Exercise objective:
Please gather every line in the listing below that contains the string "kern" and copy those lines out.

--- start Supplied records ---

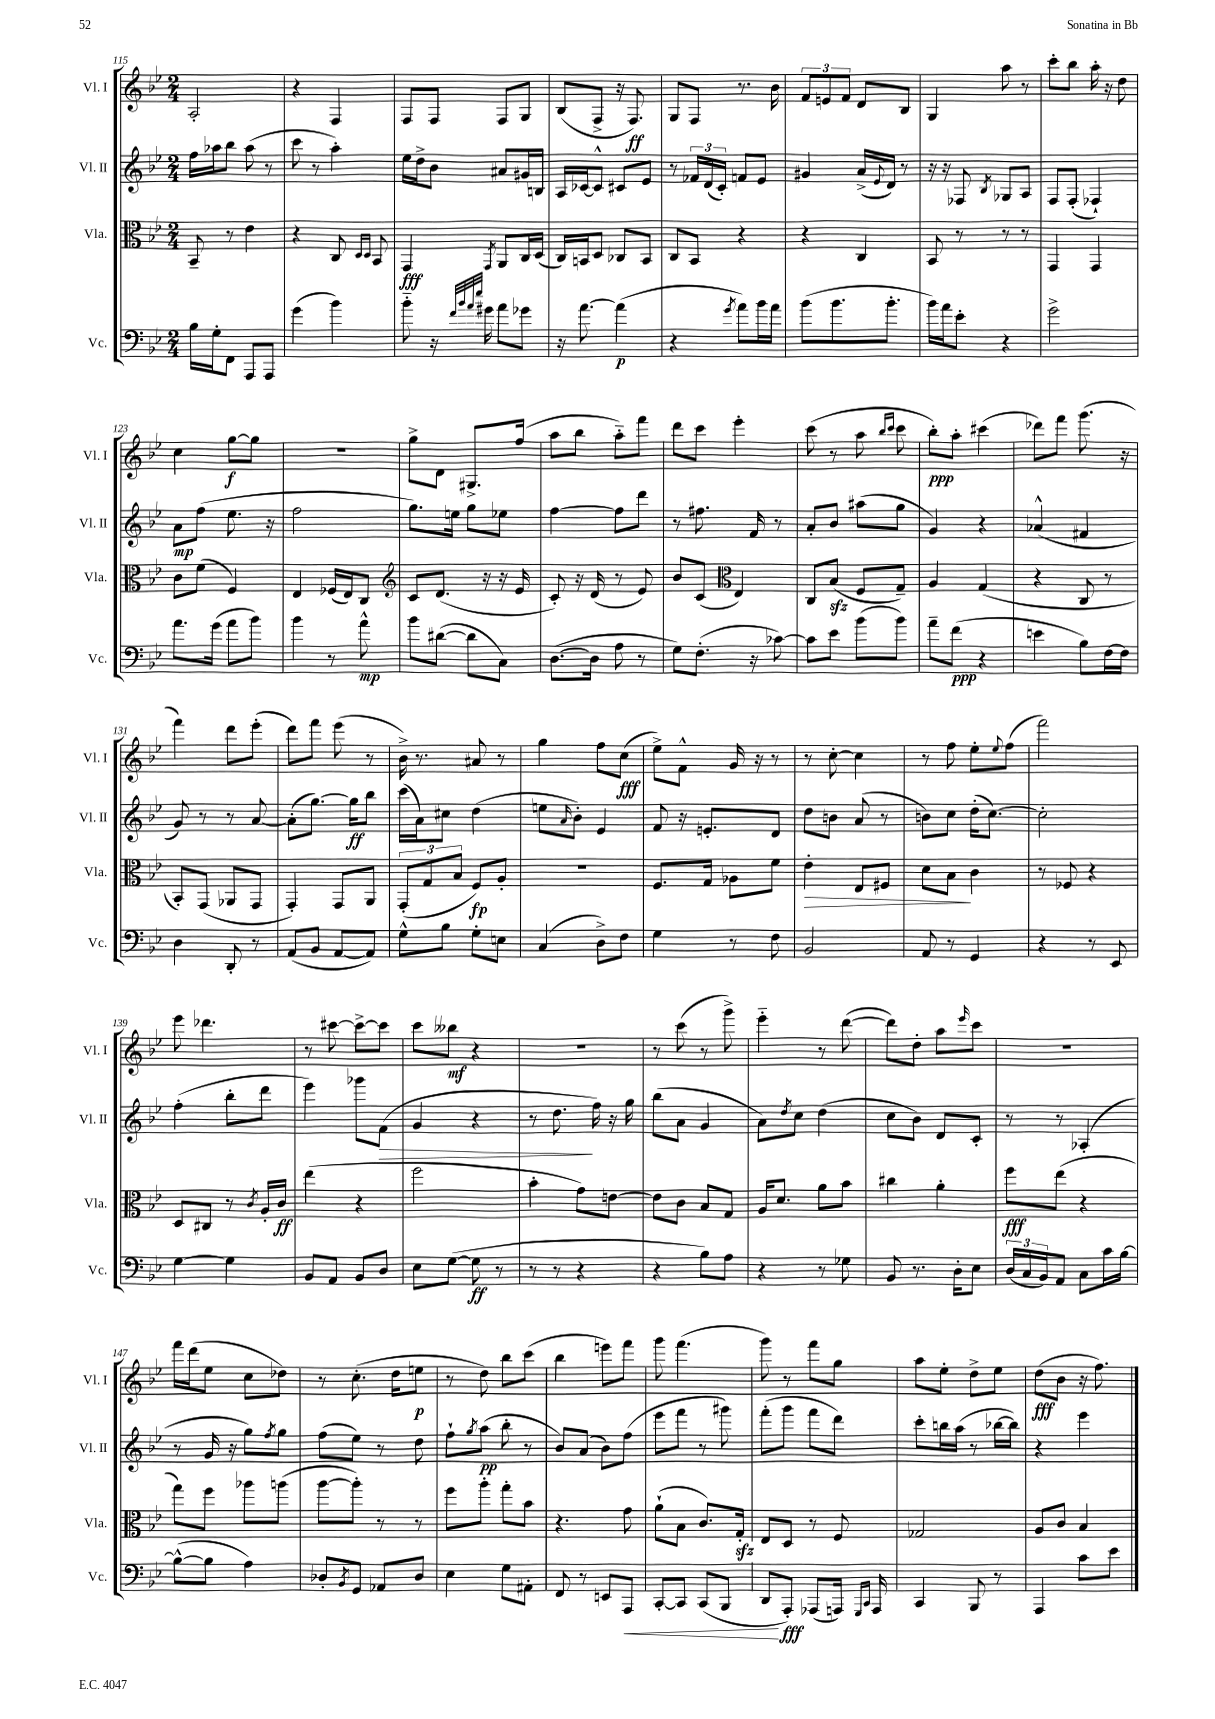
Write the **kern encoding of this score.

**kern	**dynam	**kern	**dynam	**kern	**dynam	**kern	**dynam
*part4	*part4	*part3	*part3	*part2	*part2	*part1	*part1
*staff4	*staff4	*staff3	*staff3	*staff2	*staff2	*staff1	*staff1
*I"Vc.	*	*I"Vla.	*	*I"Vl. II	*	*I"Vl. I	*
*I'Vc.	*	*I'Vla.	*	*I'Vl. II	*	*I'Vl. I	*
*clefF4	*	*clefC3	*	*clefG2	*	*clefG2	*
*k[b-e-]	*	*k[b-e-]	*	*k[b-e-]	*	*k[b-e-]	*
*M2/4	*	*M2/4	*	*M2/4	*	*M2/4	*
=115	=115	=115	=115	=115	=115	=115	=115
16B-\LL	.	8BB-~/	.	16ff\LL	.	2A'/	.
16G'\J	.	.	.	16aa-X\J	.	.	.
8FF\J	.	8r	.	8bb-\J	.	.	.
8AAA/L	.	4e-\	.	(8aa-\	.	.	.
8AAA/J	.	.	.	8r	.	.	.
=116	=116	=116	=116	=116	=116	=116	=116
(4g\	.	4r	.	8ccc\	.	4r	.
.	.	.	.	8r	.	.	.
4b-\)	.	8C/	.	4aa'\)	.	4F/	.
.	.	16qqD/LL	.	.	.	.	.
.	.	16qqD/JJ	.	.	.	.	.
.	.	8BB-/	.	.	.	.	.
=117	=117	=117	=117	=117	=117	=117	=117
8b-\	.	4GG/	fff	16ee-\LL	.	8F/L	.
.	.	.	.	16dd^\J	.	.	.
16r	.	.	.	8b-\J	.	8F/J	.
32qqf/LLL	.	.	.	.	.	.	.
32qqb-/	.	.	.	.	.	.	.
32qqa/	.	.	.	.	.	.	.
32qqee-/JJJ	.	.	.	.	.	.	.
16g#X\	.	.	.	.	.	.	.
.	.	8qGG/	.	.	.	.	.
8a\L	.	8AA/L	.	8a#X/L	.	8F/L	.
8g-X\J	.	16C/L	.	16g#X/L	.	8G/J	.
.	.	(16D/JJ	.	16Bn/JJ	.	.	.
=118	=118	=118	=118	=118	=118	=118	=118
16r	.	16C/LL)	.	16A/LL	.	(8B-/L	.
[8.a\	.	16BBn/J	.	[16c-X/J	.	.	.
.	.	8D/J	.	8c-^^/J]	.	8F^/J	.
(4a\]	p	8C-X/L	.	8c#X/L	.	16r	.
.	.	.	.	.	.	8.F/)	ff
.	.	8BB/J	.	8e-/J	.	.	.
=119	=119	=119	=119	=119	=119	=119	=119
4r	.	8C/L	.	8r	.	8G/L	.
.	.	8BB-/J	.	24f-X/LL	.	8F/J	.
.	.	.	.	(24d/	.	.	.
.	.	.	.	24c'/JJ)	.	.	.
8qg/	.	.	.	.	.	.	.
8a\L)	.	4r	.	8fn/L	.	8.r	.
16b-\L	.	.	.	8e-/J	.	.	.
16a\JJ	.	.	.	.	.	16b-\	.
=120	=120	=120	=120	=120	=120	=120	=120
(8b-\L	.	4r	.	4g#X/	.	12f/L	.
.	.	.	.	.	.	12en/	.
8.b-\	.	.	.	.	.	.	.
.	.	.	.	.	.	12f/J	.
.	.	4C/	.	(16a^/LL	.	8d/L	.
.	.	.	.	8qqe-/	.	.	.
8.b-'\J	.	.	.	16d/JJ)	.	.	.
.	.	.	.	8r	.	8B-/J	.
=121	=121	=121	=121	=121	=121	=121	=121
16b-\LL)	.	8BB-/	.	16r	.	4G/	.
16a\J	.	.	.	16r	.	.	.
8e-'\J	.	8r	.	8F-X/	.	.	.
.	.	.	.	8qB-/	.	.	.
4r	.	8r	.	8G-X/L	.	8aa\	.
.	.	8r	.	8A/J	.	8r	.
=122	=122	=122	=122	=122	=122	=122	=122
2g^\	.	4GG/	.	8F/L	.	8ccc'\L	.
.	.	.	.	(8F'/J	.	8bb-\J	.
.	.	4GG/	.	4F-X`/)	.	16aa'\	.
.	.	.	.	.	.	16r	.
.	.	.	.	.	.	8dd\	.
!!LO:LB:g=z
=123	=123	=123	=123	=123	=123	=123	=123
8.a\L	.	8c\L	.	8a\L	mp	4cc\	.
.	.	(8f\J	.	(8ff\J	.	.	.
(16g\Jk	.	.	.	.	.	.	.
8a\L	.	4F/)	.	8.ee-\	.	[8gg\L	f
8b-\J)	.	.	.	.	.	8gg\J]	.
.	.	.	.	16r	.	.	.
=124	=124	=124	=124	=124	=124	=124	=124
4b-\	.	4E-/	.	2ff\	.	2r	.
8r	.	(16F-X/LL	.	.	.	.	.
.	.	16E-/J)	.	.	.	.	.
8a^^\	mp	8C/J	.	.	.	.	.
=125	=125	=125	=125	=125	=125	=125	=125
*	*	*clefG2	*	*	*	*	*
8b-\L	.	8c/L	.	8.gg\L)	.	8gg^\L	.
([8d#X\J	.	(8.d/J	.	.	.	8d\J	.
.	.	.	.	16een\Jk	.	.	.
8d#\L]	.	.	.	8gg\L	.	8.G#X^/L	.
.	.	16r	.	.	.	.	.
8C\J)	.	16r	.	8ee-X\J	.	.	.
.	.	16e-/	.	.	.	(16ff/Jk	.
=126	=126	=126	=126	=126	=126	=126	=126
([8.D\L	.	8c'/)	.	[4ff\	.	8aa\L	.
.	.	16r	.	.	.	8bb-\J	.
16D\Jk]	.	(16d/	.	.	.	.	.
8A\	.	8r	.	8ff\L]	.	8aa\L)	.
8r	.	8e-/)	.	8ddd\J	.	8fff\J	.
=127	=127	=127	=127	=127	=127	=127	=127
8G\L)	.	8b-/L	.	8r	.	8ddd\L	.
(8.F'\J	.	(8c/J	.	8.ff#X\	.	8ccc\J	.
*	*	*clefC3	*	*	*	*	*
.	.	4E-/)	.	.	.	4eee-'\	.
16r	.	.	.	16f/	.	.	.
[8c-X\)	.	.	.	8r	.	.	.
=128	=128	=128	=128	=128	=128	=128	=128
8c-\L]	.	8C/L	.	8a'/L	.	(8ccc\	.
8e-\J	.	(8B-zz/J	.	8b-/J	.	8r	.
(8b-\L	.	8F/L	.	(8aa#X\L	.	8aa\	.
.	.	.	.	.	.	16qqbb-/LL	.
.	.	.	.	.	.	16qqccc/JJ	.
8b-\J)	.	8G~/J)	.	8gg\J	.	8ccc\	.
=129	=129	=129	=129	=129	=129	=129	=129
8a~\L	.	4A/	.	4g/)	.	8bb-'\L)	ppp
(8f\J	ppp	.	.	.	.	8aa'\J	.
4r	.	(4G/	.	4r	.	(4ccc#X\	.
=130	=130	=130	=130	=130	=130	=130	=130
4en\	.	4r	.	(4a-X^^/	.	8ddd-X\L)	.
.	.	.	.	.	.	8fff\J	.
8B-\L)	.	8C/	.	4f#X/	.	(8.ggg\	.
[16F\L	.	8r	.	.	.	.	.
16F\JJ]	.	.	.	.	.	16r	.
!!LO:LB:g=z
=131	=131	=131	=131	=131	=131	=131	=131
4D\	.	8BB-'/L)	.	8g/)	.	4fff\)	.
.	.	(8GG/J	.	8r	.	.	.
8DD'/	.	8AA-X/L	.	8r	.	8ddd\L	.
8r	.	8GG/J	.	[8a/	.	(8eee-'\J	.
=132	=132	=132	=132	=132	=132	=132	=132
(8AA/L	.	4GG'/)	.	(8a'\L]	.	8ddd\L)	.
8BB-/J	.	.	.	[8.gg\J)	.	8fff\J	.
[8AA/L	.	8GG/L	.	.	.	(8eee-\	.
.	.	.	.	16gg\KL]	ff	.	.
8AA/J])	.	8AA/J	.	8bb-\J	.	8r	.
=133	=133	=133	=133	=133	=133	=133	=133
8G^^\L	.	(12GG'/L	.	(16ccc\LL	.	16b-^\)	.
.	.	.	.	16a\J)	.	8.r	.
.	.	12G/	.	.	.	.	.
8B-\J	.	.	.	8cc#X\J	.	.	.
.	.	12B-/J	.	.	.	.	.
8G'\L	.	8F/L)	fp	(4dd\	.	8a#X/	.
8En\J	.	8A'/J	.	.	.	8r	.
=134	=134	=134	=134	=134	=134	=134	=134
(4C/	.	2r	.	8een\L	.	4gg\	.
.	.	.	.	16qqa/	.	.	.
.	.	.	.	8b-'\J)	.	.	.
8D^\L)	.	.	.	4e-/	.	8ff\L	.
8F\J	.	.	.	.	.	(8cc\J	fff
=135	=135	=135	=135	=135	=135	=135	=135
4G\	.	8.F/L	.	8f/	.	8ee-^\L)	.
.	.	.	.	16r	.	8f^^\J	.
.	.	16G/Jk	.	8.en'/L	.	.	.
8r	.	8A-X\L	.	.	.	16g/	.
.	.	.	.	.	.	16r	.
8F\	.	8f\J	.	8d/J	.	8r	.
=136	=136	=136	=136	=136	=136	=136	=136
!	!	!	!LO:HP:b	!	!	!	!
2BB-/	.	4e-'\	>	8dd\L	.	8r	.
.	.	.	.	8bn\J	.	[8cc'\	.
.	.	8E-/L	.	(8a/	.	4cc\]	.
.	.	8F#X/J	.	8r	.	.	.
=137	=137	=137	=137	=137	=137	=137	=137
8AA/	.	8d\L	.	8bn\L)	.	8r	.
8r	.	8B-\J	.	8cc\J	.	8ff\	.
4GG/	.	4c\	]	(16dd'\KL	.	8ee-'\L	.
.	.	.	.	[8.cc\J)	.	.	.
.	.	.	.	.	.	8qqee-/	.
.	.	.	.	.	.	(8ff\J	.
=138	=138	=138	=138	=138	=138	=138	=138
4r	.	8r	.	2cc'\]	.	2fff\)	.
.	.	8F-X/	.	.	.	.	.
8r	.	4r	.	.	.	.	.
8EE-/	.	.	.	.	.	.	.
!!LO:LB:g=z
=139	=139	=139	=139	=139	=139	=139	=139
[4G\	.	8D/L	.	(4ff'\	.	8eee-\	.
.	.	8C#X/J	.	.	.	4.ddd-X\	.
4G\]	.	8r	.	8bb-'\L	.	.	.
.	.	8qc/	.	.	.	.	.
.	.	16A'/LL	.	8ddd\J	.	.	.
.	.	16c/JJ	ff	.	.	.	.
=140	=140	=140	=140	=140	=140	=140	=140
8BB-/L	.	(4ee-\	.	4eee-\)	.	8r	.
8AA/J	.	.	.	.	.	[8ccc#X\	.
8BB-/L	.	4r	.	8ggg-X\L	.	8ccc#^\L_	.
!	!	!	!	!	!LO:HP:b	!	!
8D/J	.	.	.	(8f\J	>	8ccc#\J]	.
=141	=141	=141	=141	=141	=141	=141	=141
8E-\L	.	2ff\	.	4g/	.	8ccc\L	.
([8G\J	.	.	.	.	.	8bb--X\J	mf
8G\]	ff	.	.	4r	.	4r	.
8r	.	.	.	.	.	.	.
=142	=142	=142	=142	=142	=142	=142	=142
8r	.	4b-'\	.	8r	.	2r	.
8r	.	.	.	8.dd\	.	.	.
4r	.	8g\L)	.	.	.	.	.
.	.	.	.	16ff\)	]	.	.
.	.	[8en\J	.	16r	.	.	.
.	.	.	.	16gg\	.	.	.
=143	=143	=143	=143	=143	=143	=143	=143
4r	.	8e\L]	.	(8bb-\L	.	8r	.
.	.	8c\J	.	8a\J	.	(8ccc\	.
8B-\L)	.	8B-/L	.	4g/	.	8r	.
8A\J	.	8G/J	.	.	.	8ggg^\)	.
=144	=144	=144	=144	=144	=144	=144	=144
4r	.	16A/KL	.	8a\L)	.	4eee-\	.
.	.	8.d/J	.	.	.	.	.
.	.	.	.	8qdd/	.	.	.
.	.	.	.	8cc\J	.	.	.
8r	.	8a\L	.	(4dd\	.	8r	.
8G-X\	.	8b-\J	.	.	.	([8ddd\	.
=145	=145	=145	=145	=145	=145	=145	=145
8BB-/	.	4cc#X\	.	8cc\L	.	8ddd\L])	.
8.r	.	.	.	8b-\J)	.	8dd'\J	.
.	.	4a'\	.	8d/L	.	8aa\L	.
16D'\KL	.	.	.	.	.	.	.
.	.	.	.	.	.	16qqeee-/	.
8E-\J	.	.	.	8c'/J	.	8ccc\J	.
=146	=146	=146	=146	=146	=146	=146	=146
(24D/LL	.	8ff\L	fff	8r	.	2r	.
24C/	.	.	.	.	.	.	.
24BB-/J)	.	.	.	.	.	.	.
8AA/J	.	(8ee-\J	.	8r	.	.	.
8C\L	.	4r	.	(4A-X'/	.	.	.
16c\L	.	.	.	.	.	.	.
[16B-\JJ	.	.	.	.	.	.	.
!!LO:LB:g=z
=147	=147	=147	=147	=147	=147	=147	=147
(8B-^^\L_	.	8gg\L)	.	8r	.	16fff\LL	.
.	.	.	.	.	.	(16ddd\J	.
8B-\J]	.	8ff\J	.	16g/	.	8ee-\J	.
.	.	.	.	16r	.	.	.
4A\)	.	8aa-X\L	.	8gg\L)	.	8cc\L	.
.	.	.	.	8qff/	.	.	.
.	.	(8aan\J	.	8gg\J	.	8dd-X\J)	.
=148	=148	=148	=148	=148	=148	=148	=148
8D-X'/L	.	[8aa\L	.	(8ff\L	.	8r	.
8qBB-/	.	.	.	.	.	.	.
8GG/J	.	8aa'\J])	.	8ee-\J)	.	(8.cc'\	.
8AA-X/L	.	8r	.	8r	.	.	.
.	.	.	.	.	.	16dd\KL	.
8D-/J	.	8r	.	8dd\	.	8een\J	p
=149	=149	=149	=149	=149	=149	=149	=149
4E-\	.	8ff\L	.	8ff`\L	.	8r	.
.	.	.	.	8qgg/	.	.	.
.	.	8aa'\J	.	(8aa\J	pp	8dd\)	.
8G\L	.	8gg'\L	.	8bb-'\	.	8bb-\L	.
8AA#X'\J	.	8b-\J	.	8r	.	(8ccc\J	.
=150	=150	=150	=150	=150	=150	=150	=150
8FF/	.	4.r	.	8b-/L)	.	4bb-\	.
8r	.	.	.	(8a/J	.	.	.
8EEn/L	.	.	.	8b-\L)	.	8eeen\L)	.
!	!LO:HP:b	!	!	!	!	!	!
8AAA/J	<	8g\	.	(8ff\J	.	8fff\J	.
=151	=151	=151	=151	=151	=151	=151	=151
[8CC'/L	.	(8a`\L	.	8eee-\L	.	8ggg\	.
8CC/J]	.	8B-\J	.	8fff\J	.	(4.fff\	.
(8CC/L	.	8.c/L)	.	8r	.	.	.
8BBB-/J	.	.	.	8ggg#X\)	.	.	.
.	.	16Gzz'/Jk	.	.	.	.	.
=152	=152	=152	=152	=152	=152	=152	=152
8DD/L	.	8E-/L	.	(8fff'\L	.	8ggg\)	.
8AAA'/J)	[ fff	8D/J	.	8ggg\J	.	8r	.
(8AAA-X/L	.	8r	.	8fff\L	.	8fff\L	.
16AAAn/Jk)	.	8F/	.	8ddd\J)	.	8gg\J	.
16qqGGG/LL	.	.	.	.	.	.	.
16qqCC/JJ	.	.	.	.	.	.	.
16AAA/	.	.	.	.	.	.	.
=153	=153	=153	=153	=153	=153	=153	=153
4CC/	.	2G-X/	.	8ccc'\L	.	8aa\L	.
.	.	.	.	16bbn\L	.	8ee-'\J	.
.	.	.	.	(16aa\JJ	.	.	.
8BBB-/	.	.	.	8r	.	8dd^\L	.
8r	.	.	.	[16bb-X\LL	.	8ee-\J	.
.	.	.	.	16bb-\JJ])	.	.	.
=154	=154	=154	=154	=154	=154	=154	=154
4AAA/	.	8A/L	.	4r	.	(8dd\L	fff
.	.	8c/J	.	.	.	8b-\J	.
8c\L	.	4B-/	.	4eee-\	.	16r	.
.	.	.	.	.	.	8.ff\)	.
8e-\J	.	.	.	.	.	.	.
==	==	==	==	==	==	==	==
*-	*-	*-	*-	*-	*-	*-	*-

--- end Supplied records ---

Result below:
Write the **kern encoding of this score.
**kern	**dynam	**kern	**dynam	**kern	**dynam	**kern	**dynam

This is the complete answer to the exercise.